■ **ACTION ITEM**: Where the records below show a line containing "IMU pin INT: D3 -> D8", start copying; end with the line containing "DRIVER3 pin IN1: D6 -> TX", and copy it too.

Source records:
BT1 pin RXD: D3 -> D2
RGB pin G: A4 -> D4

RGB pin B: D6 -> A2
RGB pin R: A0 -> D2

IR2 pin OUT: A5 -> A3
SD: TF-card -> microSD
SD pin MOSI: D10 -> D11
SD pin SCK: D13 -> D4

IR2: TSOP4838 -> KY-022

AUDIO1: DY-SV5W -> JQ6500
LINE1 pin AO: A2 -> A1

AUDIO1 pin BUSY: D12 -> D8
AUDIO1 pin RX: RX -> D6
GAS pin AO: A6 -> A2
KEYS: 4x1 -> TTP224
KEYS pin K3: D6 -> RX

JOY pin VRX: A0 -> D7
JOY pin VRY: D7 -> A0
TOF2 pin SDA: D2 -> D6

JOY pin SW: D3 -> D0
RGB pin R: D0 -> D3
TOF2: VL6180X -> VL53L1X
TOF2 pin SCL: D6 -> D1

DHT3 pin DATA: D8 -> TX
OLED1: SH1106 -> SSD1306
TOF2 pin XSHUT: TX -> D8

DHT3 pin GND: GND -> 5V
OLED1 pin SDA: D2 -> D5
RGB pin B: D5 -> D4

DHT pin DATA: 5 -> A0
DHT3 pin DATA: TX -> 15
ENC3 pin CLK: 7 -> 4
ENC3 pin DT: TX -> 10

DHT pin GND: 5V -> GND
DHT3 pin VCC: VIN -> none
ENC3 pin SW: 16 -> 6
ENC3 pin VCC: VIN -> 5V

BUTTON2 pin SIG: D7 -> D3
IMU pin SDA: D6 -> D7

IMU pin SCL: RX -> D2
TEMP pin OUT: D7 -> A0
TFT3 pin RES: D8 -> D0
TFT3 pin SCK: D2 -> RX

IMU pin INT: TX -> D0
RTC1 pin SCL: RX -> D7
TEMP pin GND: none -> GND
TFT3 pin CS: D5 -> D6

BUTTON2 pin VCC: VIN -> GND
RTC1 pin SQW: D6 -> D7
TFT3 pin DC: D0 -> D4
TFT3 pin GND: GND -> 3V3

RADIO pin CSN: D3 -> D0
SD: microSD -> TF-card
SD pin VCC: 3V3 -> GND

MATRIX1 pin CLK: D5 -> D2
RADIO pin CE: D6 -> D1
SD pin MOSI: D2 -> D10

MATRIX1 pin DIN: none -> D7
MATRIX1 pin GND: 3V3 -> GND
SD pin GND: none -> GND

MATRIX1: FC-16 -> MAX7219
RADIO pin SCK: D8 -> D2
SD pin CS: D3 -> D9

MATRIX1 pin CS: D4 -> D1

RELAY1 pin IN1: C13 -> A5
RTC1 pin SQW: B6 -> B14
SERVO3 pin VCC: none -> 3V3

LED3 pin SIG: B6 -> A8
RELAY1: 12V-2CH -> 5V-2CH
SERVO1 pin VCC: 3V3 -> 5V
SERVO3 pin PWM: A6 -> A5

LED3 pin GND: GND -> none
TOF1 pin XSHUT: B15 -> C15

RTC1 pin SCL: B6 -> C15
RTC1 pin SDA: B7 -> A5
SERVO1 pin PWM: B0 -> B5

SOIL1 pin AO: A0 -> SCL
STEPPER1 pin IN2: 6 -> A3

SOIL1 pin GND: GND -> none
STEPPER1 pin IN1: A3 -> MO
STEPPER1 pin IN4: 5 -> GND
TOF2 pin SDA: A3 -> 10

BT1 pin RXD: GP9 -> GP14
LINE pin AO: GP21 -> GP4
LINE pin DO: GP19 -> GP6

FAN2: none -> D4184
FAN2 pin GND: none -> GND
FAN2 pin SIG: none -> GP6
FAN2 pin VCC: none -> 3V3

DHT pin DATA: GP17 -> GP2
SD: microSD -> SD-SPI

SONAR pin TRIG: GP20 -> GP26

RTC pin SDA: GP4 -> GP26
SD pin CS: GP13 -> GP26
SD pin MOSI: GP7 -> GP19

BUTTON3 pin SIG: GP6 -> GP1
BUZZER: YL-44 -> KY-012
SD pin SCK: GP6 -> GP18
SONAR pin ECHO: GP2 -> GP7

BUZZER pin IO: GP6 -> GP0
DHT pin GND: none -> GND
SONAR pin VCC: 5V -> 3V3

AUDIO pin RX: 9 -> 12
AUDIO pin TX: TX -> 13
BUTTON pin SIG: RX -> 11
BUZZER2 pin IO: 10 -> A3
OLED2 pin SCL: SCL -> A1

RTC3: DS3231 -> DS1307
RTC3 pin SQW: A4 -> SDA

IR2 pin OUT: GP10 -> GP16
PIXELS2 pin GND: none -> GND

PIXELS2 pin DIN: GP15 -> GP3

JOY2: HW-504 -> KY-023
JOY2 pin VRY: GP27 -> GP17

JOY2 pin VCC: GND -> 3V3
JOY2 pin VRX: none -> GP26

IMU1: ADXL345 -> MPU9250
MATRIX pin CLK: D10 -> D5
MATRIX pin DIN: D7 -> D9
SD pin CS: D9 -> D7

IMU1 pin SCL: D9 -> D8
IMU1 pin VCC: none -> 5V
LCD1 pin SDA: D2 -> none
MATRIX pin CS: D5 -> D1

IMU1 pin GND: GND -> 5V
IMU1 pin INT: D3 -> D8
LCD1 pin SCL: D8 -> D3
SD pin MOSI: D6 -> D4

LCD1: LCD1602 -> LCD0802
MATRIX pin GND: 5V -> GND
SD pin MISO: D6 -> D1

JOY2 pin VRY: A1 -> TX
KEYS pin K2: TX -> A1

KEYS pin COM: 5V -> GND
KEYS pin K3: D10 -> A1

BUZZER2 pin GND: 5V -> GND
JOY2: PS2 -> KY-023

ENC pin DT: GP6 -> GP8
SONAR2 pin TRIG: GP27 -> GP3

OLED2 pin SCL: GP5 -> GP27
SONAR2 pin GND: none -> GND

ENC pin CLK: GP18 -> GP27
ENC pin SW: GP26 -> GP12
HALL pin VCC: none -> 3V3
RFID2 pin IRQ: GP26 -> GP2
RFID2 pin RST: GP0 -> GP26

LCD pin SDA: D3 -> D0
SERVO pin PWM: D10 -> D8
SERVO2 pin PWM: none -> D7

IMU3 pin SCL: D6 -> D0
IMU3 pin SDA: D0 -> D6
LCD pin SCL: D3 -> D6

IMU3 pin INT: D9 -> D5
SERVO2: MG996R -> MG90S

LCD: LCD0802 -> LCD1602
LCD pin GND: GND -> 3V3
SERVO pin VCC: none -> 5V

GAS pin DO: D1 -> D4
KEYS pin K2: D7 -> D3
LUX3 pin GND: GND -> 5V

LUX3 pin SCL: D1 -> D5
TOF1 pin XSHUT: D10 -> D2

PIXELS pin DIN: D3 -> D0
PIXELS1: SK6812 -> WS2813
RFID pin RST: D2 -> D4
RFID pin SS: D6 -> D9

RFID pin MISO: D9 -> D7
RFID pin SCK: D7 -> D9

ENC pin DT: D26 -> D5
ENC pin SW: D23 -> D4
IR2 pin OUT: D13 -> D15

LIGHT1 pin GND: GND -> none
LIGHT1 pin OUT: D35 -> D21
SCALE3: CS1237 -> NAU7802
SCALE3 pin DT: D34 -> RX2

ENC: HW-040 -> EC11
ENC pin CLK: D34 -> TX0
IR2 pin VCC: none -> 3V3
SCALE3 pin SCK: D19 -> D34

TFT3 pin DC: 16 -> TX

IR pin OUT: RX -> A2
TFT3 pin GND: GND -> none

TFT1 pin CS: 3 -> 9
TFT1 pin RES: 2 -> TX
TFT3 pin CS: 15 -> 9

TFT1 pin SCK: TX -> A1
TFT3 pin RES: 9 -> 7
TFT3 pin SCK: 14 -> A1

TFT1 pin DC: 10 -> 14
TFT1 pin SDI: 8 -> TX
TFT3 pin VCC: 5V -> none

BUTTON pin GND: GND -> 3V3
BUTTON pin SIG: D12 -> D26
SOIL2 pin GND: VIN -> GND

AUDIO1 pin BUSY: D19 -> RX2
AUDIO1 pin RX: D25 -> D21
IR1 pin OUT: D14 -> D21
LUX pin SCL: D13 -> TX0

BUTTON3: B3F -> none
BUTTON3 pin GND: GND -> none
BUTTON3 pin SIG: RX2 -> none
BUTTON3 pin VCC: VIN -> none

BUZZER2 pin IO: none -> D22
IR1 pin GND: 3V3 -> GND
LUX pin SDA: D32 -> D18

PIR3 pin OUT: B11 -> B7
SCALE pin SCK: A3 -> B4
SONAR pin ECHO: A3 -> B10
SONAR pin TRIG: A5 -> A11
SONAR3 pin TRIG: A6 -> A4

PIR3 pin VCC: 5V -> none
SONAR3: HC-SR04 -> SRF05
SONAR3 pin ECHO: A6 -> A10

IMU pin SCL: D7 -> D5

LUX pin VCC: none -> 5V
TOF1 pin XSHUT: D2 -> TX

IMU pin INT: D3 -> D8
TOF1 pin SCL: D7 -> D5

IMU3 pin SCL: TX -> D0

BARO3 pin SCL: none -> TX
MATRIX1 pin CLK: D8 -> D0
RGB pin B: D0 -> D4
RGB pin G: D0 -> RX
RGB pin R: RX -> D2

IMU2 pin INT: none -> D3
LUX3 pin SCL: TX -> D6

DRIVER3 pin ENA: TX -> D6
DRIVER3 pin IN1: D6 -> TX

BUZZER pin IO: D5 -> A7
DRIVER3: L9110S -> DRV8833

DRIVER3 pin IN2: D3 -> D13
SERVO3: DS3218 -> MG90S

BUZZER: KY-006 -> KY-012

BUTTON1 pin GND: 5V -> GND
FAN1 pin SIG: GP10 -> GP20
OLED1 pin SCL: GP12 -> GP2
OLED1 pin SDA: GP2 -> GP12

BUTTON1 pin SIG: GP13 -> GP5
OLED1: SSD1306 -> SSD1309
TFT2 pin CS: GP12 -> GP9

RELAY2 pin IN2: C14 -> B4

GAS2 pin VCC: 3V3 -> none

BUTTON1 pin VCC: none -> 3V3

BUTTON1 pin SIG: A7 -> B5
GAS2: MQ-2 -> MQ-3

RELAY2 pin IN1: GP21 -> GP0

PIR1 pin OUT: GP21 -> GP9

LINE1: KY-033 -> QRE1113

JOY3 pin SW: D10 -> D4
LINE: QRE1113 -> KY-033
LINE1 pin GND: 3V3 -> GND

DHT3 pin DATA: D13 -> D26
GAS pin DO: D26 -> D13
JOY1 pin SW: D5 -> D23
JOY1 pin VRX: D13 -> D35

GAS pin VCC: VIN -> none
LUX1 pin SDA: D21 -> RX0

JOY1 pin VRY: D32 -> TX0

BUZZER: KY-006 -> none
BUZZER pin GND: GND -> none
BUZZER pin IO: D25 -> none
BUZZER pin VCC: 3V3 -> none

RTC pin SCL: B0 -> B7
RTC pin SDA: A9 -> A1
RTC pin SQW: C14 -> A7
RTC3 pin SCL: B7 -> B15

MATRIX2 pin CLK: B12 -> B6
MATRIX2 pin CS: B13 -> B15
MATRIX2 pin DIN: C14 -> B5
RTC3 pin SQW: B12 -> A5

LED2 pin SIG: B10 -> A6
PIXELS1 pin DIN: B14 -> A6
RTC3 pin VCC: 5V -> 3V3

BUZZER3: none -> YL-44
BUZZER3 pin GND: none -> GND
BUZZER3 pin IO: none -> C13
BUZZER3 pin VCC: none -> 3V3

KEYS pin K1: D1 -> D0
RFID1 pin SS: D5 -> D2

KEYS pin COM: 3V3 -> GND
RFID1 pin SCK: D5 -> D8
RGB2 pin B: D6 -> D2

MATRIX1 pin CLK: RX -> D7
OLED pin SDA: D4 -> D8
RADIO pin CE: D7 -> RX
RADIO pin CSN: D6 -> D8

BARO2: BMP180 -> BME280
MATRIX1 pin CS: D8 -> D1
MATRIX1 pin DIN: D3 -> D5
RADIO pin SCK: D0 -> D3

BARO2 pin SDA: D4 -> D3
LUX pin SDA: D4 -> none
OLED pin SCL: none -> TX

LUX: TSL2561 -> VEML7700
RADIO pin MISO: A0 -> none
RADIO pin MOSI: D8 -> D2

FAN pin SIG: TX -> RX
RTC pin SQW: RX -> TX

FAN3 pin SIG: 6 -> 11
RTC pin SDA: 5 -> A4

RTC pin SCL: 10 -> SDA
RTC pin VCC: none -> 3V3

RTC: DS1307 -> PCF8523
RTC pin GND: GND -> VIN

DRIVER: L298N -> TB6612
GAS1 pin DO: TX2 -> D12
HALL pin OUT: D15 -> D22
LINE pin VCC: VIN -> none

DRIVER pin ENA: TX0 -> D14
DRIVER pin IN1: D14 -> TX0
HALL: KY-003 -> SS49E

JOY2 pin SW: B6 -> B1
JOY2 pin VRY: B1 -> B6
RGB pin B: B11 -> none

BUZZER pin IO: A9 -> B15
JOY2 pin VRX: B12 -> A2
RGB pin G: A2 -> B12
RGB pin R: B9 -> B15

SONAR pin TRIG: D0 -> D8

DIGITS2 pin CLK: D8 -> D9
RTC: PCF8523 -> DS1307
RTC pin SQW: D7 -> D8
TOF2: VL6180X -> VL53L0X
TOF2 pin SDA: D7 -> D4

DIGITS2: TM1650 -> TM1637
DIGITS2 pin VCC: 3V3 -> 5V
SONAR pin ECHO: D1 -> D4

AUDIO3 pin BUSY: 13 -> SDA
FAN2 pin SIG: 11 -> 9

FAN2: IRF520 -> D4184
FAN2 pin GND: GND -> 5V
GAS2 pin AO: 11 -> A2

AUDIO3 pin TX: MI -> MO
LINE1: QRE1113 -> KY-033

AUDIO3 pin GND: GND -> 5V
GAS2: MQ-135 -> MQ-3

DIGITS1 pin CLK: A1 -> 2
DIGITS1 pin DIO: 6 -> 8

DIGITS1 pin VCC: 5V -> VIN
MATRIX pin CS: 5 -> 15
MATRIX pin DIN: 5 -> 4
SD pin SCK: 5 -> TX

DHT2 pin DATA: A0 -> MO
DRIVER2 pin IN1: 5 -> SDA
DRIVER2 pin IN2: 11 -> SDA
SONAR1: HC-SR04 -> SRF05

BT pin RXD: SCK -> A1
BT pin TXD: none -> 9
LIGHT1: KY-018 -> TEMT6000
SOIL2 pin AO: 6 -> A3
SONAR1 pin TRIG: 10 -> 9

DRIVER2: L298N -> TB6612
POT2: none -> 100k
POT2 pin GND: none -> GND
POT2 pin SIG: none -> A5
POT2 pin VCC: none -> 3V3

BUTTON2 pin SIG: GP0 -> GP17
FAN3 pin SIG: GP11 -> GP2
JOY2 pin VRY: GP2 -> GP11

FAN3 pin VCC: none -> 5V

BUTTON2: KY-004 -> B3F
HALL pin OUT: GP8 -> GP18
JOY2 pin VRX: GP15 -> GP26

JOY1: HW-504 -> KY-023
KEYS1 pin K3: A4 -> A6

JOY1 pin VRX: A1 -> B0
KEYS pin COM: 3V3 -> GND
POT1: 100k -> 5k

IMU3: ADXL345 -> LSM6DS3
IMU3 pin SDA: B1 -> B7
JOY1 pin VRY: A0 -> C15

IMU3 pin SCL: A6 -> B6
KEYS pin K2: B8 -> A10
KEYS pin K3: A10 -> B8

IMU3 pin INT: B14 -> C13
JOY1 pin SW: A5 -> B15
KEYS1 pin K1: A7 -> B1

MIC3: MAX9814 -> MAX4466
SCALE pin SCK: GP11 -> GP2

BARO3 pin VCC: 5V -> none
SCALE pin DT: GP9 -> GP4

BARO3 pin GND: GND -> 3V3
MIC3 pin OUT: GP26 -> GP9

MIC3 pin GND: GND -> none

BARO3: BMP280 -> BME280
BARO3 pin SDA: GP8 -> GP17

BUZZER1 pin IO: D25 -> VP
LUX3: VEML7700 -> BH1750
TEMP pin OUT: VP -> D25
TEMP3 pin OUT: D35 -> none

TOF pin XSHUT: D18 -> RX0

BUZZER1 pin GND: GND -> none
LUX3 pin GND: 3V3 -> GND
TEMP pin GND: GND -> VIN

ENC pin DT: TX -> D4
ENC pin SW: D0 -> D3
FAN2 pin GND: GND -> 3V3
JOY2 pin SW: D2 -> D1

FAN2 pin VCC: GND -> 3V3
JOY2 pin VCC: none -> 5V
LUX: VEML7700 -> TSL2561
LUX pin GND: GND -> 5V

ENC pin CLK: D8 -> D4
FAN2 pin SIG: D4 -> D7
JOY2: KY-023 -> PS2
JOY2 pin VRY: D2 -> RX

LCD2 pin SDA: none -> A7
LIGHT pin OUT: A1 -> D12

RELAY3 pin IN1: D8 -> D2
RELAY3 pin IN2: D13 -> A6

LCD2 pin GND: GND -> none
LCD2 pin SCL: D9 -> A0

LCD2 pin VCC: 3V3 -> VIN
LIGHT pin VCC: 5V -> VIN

■ **TASK OUTPUT**:
IMU pin INT: D3 -> D8
TOF1 pin SCL: D7 -> D5

IMU3 pin SCL: TX -> D0

BARO3 pin SCL: none -> TX
MATRIX1 pin CLK: D8 -> D0
RGB pin B: D0 -> D4
RGB pin G: D0 -> RX
RGB pin R: RX -> D2

IMU2 pin INT: none -> D3
LUX3 pin SCL: TX -> D6

DRIVER3 pin ENA: TX -> D6
DRIVER3 pin IN1: D6 -> TX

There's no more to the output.